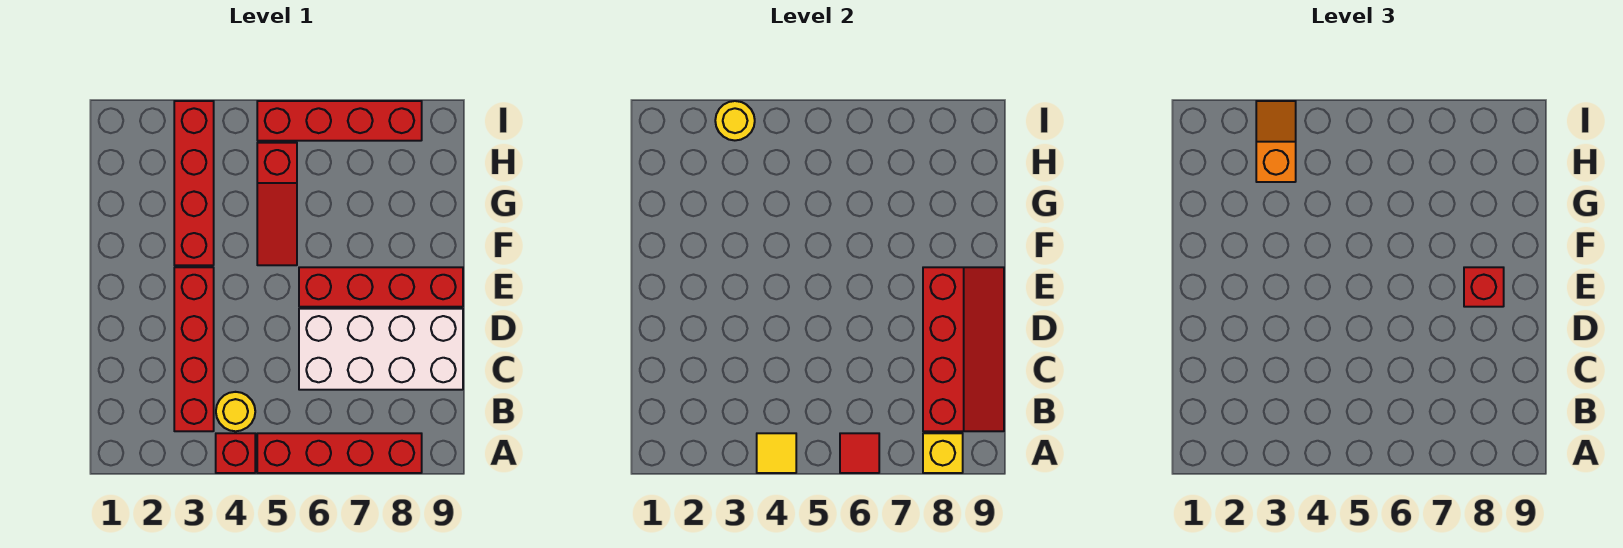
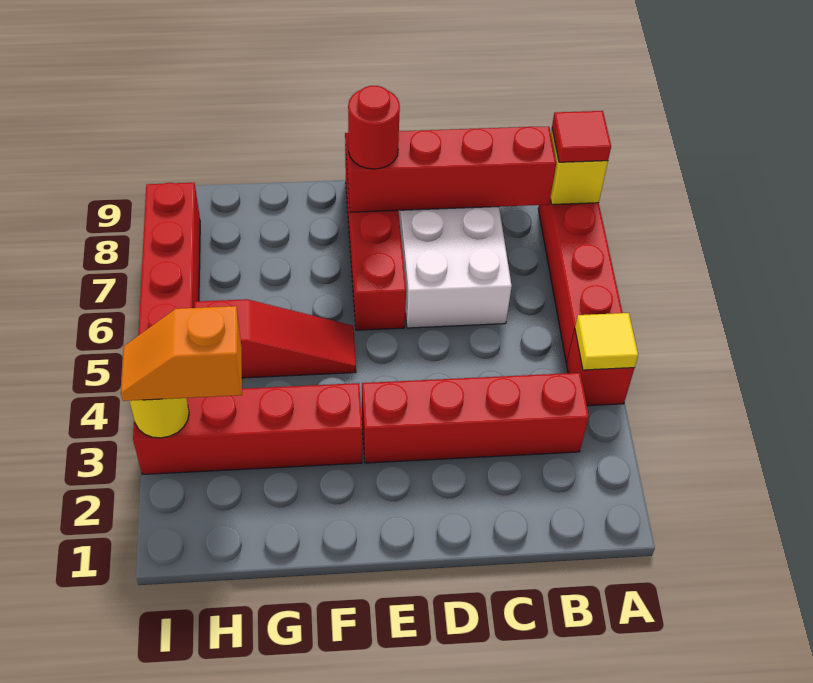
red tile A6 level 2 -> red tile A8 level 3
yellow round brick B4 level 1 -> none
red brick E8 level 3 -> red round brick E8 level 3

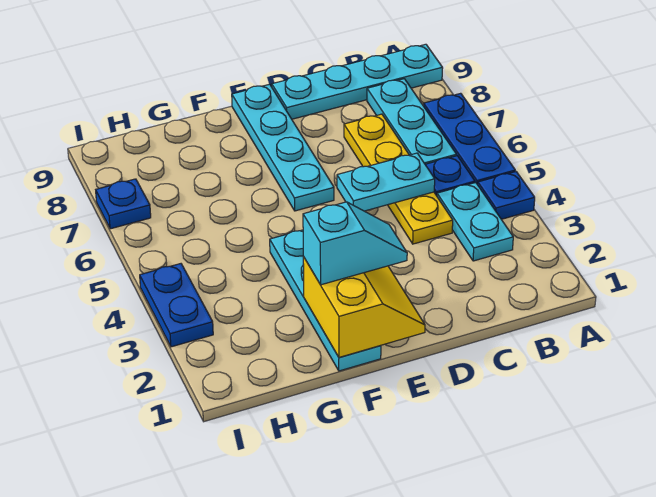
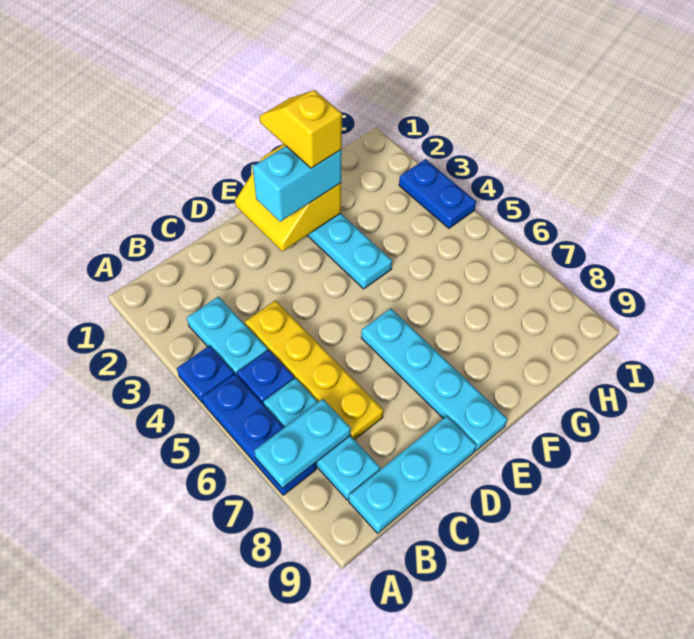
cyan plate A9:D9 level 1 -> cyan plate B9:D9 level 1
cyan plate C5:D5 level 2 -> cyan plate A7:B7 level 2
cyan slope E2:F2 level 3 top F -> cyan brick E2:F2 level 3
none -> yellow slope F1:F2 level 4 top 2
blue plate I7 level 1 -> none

──────────────────────────────

When you reach the line containing "yellow round brick B4 level 1 -> none" in the listing above, reproduce it and every line after it through the last, exactly; omit the pictures.

yellow round brick B4 level 1 -> none
red brick E8 level 3 -> red round brick E8 level 3

cyan plate A9:D9 level 1 -> cyan plate B9:D9 level 1
cyan plate C5:D5 level 2 -> cyan plate A7:B7 level 2
cyan slope E2:F2 level 3 top F -> cyan brick E2:F2 level 3
none -> yellow slope F1:F2 level 4 top 2
blue plate I7 level 1 -> none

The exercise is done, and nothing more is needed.